- _PROBLEM TO WORK ON_
Copy the following items verbatim, beginning at the line that contains "20: 7:02 -> 11:43" and ending after the line that contains "Tulsa: 11:58 -> 12:15", with both of those lines included.

---+---

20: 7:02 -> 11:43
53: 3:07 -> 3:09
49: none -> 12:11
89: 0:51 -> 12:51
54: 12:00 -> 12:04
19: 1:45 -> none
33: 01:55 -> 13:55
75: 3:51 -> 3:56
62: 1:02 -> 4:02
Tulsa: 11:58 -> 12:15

---+---

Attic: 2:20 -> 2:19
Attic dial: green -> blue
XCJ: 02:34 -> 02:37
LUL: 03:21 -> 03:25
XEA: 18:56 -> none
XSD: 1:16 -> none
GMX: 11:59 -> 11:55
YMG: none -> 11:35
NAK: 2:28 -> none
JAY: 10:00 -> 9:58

---+---

- _SOLUTION FOR THIS TASK_
20: 7:02 -> 11:43
53: 3:07 -> 3:09
49: none -> 12:11
89: 0:51 -> 12:51
54: 12:00 -> 12:04
19: 1:45 -> none
33: 01:55 -> 13:55
75: 3:51 -> 3:56
62: 1:02 -> 4:02
Tulsa: 11:58 -> 12:15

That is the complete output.